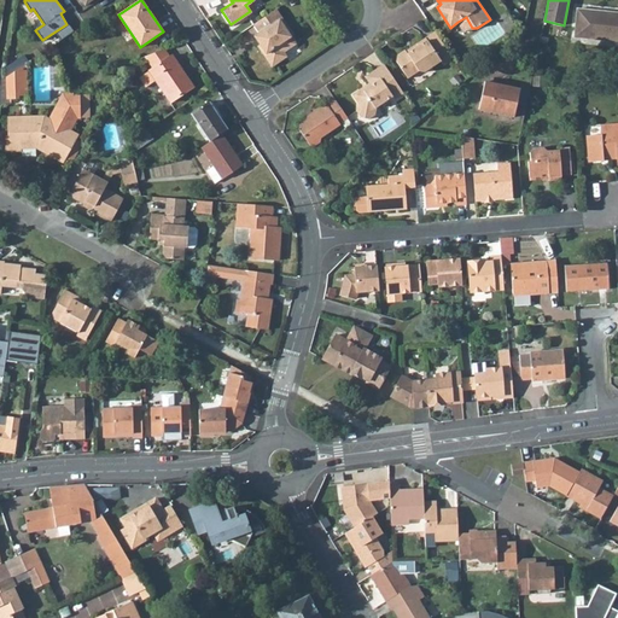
[(617,15),(613,15),(613,12),(577,9),(575,36),(606,40),(607,39),(617,39),(617,15)]
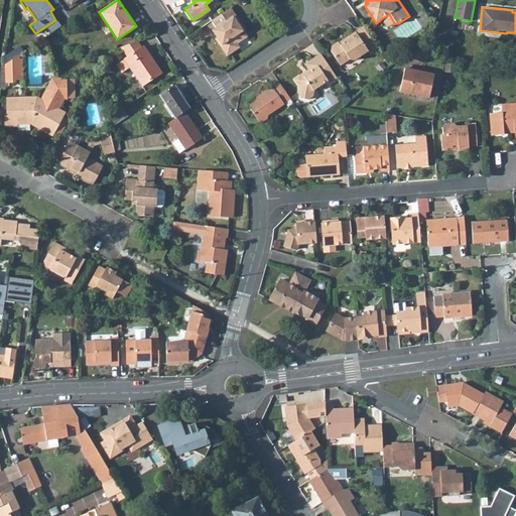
[(229,9),(212,20),(217,27),(213,30),(218,37),(220,41),(221,40),(223,43),(220,44),(228,55),(240,46),(237,43),(247,36),(243,30),(240,25),(240,21),(236,14),(233,16),(229,9)]
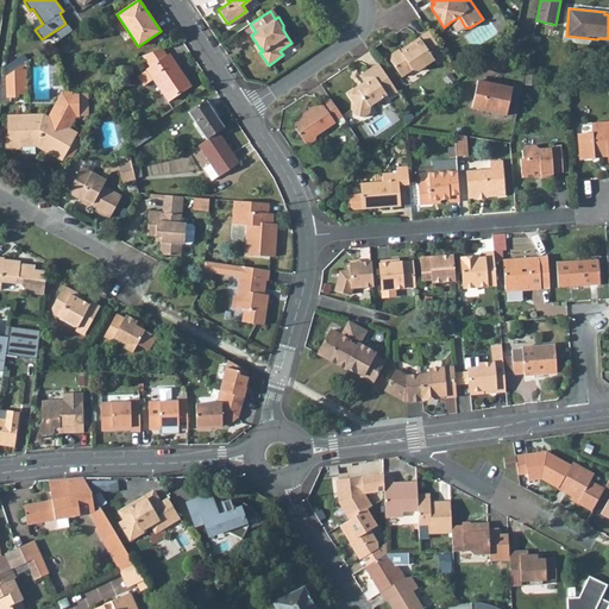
[(451,22),(458,32),(465,27),(459,17),(451,22)]
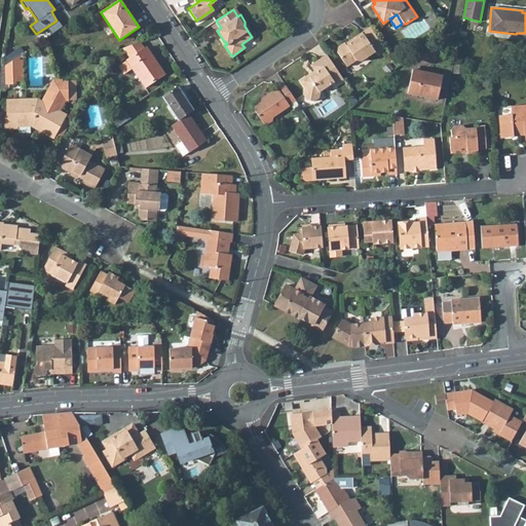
[(377,54),(385,48),(370,27),(354,37),(355,39),(347,45),(345,43),(345,42),(339,46),(338,52),(347,66),(357,60),(362,61),(375,51),(377,54)]
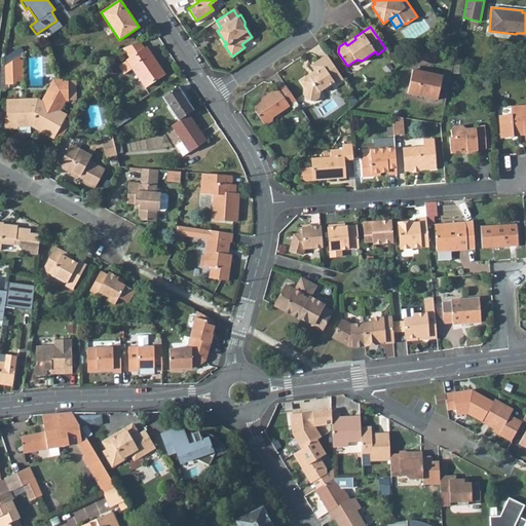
[(133,68),(146,87),(165,74),(146,46),(144,48),(140,41),(123,47),(130,58),(126,60),(118,65),(124,74),(133,68)]
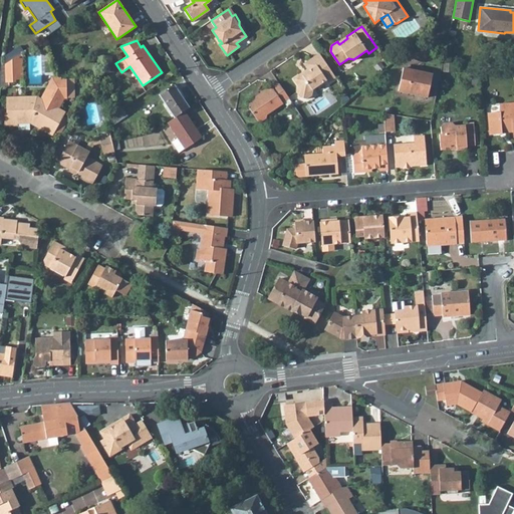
[(21,52),(5,62),(6,80),(14,80),(14,78),(22,77),(21,52)]
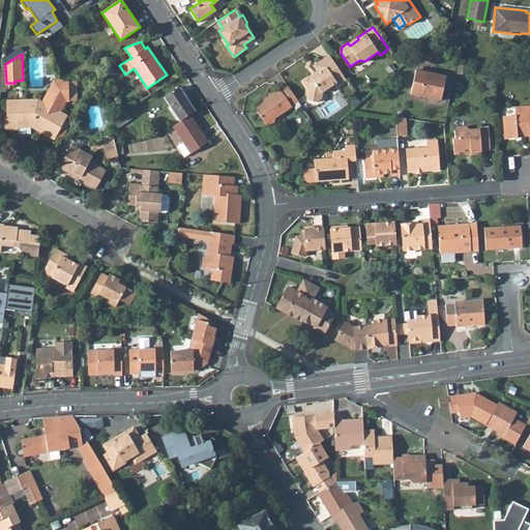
[(322,60),(326,66),(333,61),(329,55),(322,60)]
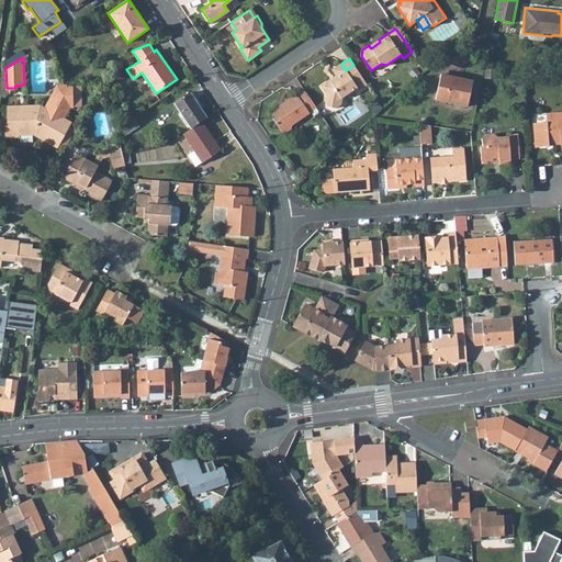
[(359,90),(368,85),(353,65),(346,70),(341,64),(333,69),(336,76),(338,77),(332,81),(330,79),(321,86),(326,93),(325,100),(329,107),(336,108),(341,104),(343,98),(357,88),(359,90)]
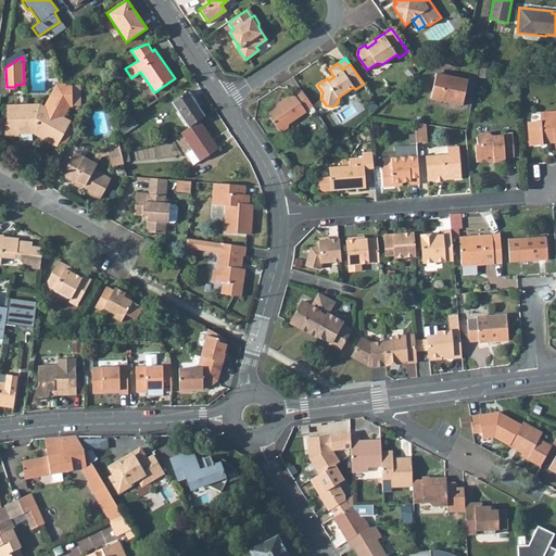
[(490,78),(490,70),(480,70),(479,77),(490,78)]
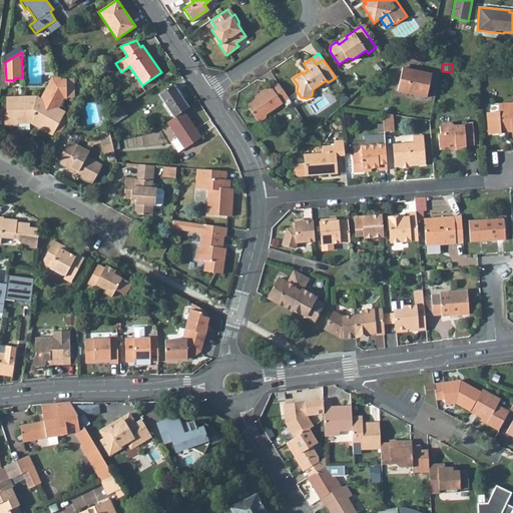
[(427,97),(432,74),(403,67),(398,90),(427,97)]
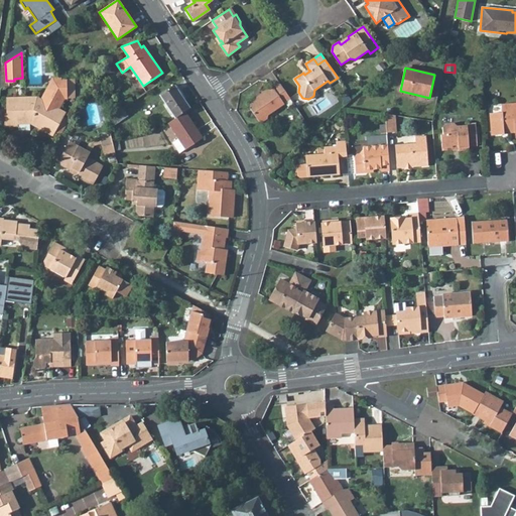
[(429,98),(436,100),(442,73),(434,71),(434,75),(429,98)]
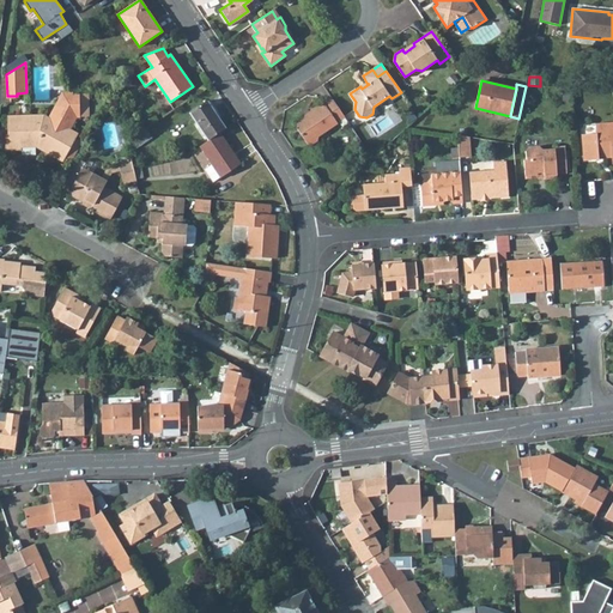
[(70,99),(68,110),(76,110),(76,116),(89,116),(89,93),(68,93),(70,99)]
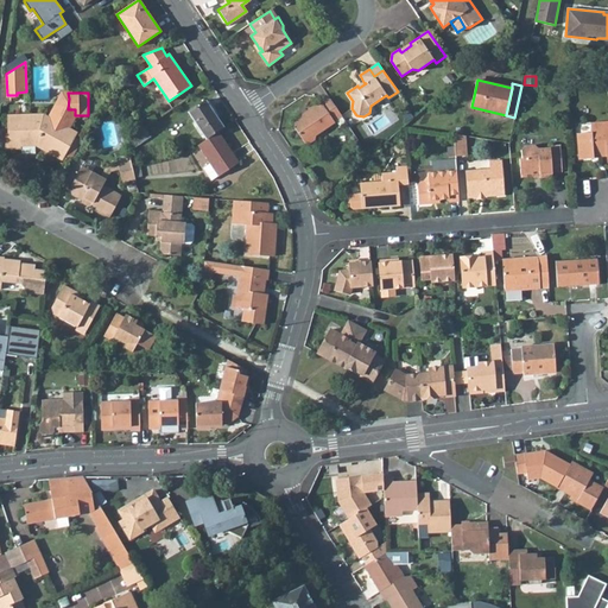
[(334,121),(342,116),(330,97),(322,102),(321,101),(306,111),(308,113),(296,121),(295,127),(305,143),(309,144),(315,140),(316,135),(335,122),(334,121)]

━━━━━━━━━━

With all pictures omitted, return the lines from the line containing "[(322,60),(326,66),(333,61),(329,55),(322,60)]" through the closing line of the listing above, exactly and inclusive.

[(322,60),(326,66),(333,61),(329,55),(322,60)]
[(359,90),(368,85),(353,65),(346,70),(341,64),(333,69),(336,76),(338,77),(332,81),(330,79),(321,86),(326,93),(325,100),(329,107),(336,108),(341,104),(343,98),(357,88),(359,90)]
[(490,78),(490,70),(480,70),(479,77),(490,78)]
[(427,97),(432,74),(403,67),(398,90),(427,97)]
[(429,98),(436,100),(442,73),(434,71),(434,75),(429,98)]
[(70,99),(68,110),(76,110),(76,116),(89,116),(89,93),(68,93),(70,99)]
[(334,121),(342,116),(330,97),(322,102),(321,101),(306,111),(308,113),(296,121),(295,127),(305,143),(309,144),(315,140),(316,135),(335,122),(334,121)]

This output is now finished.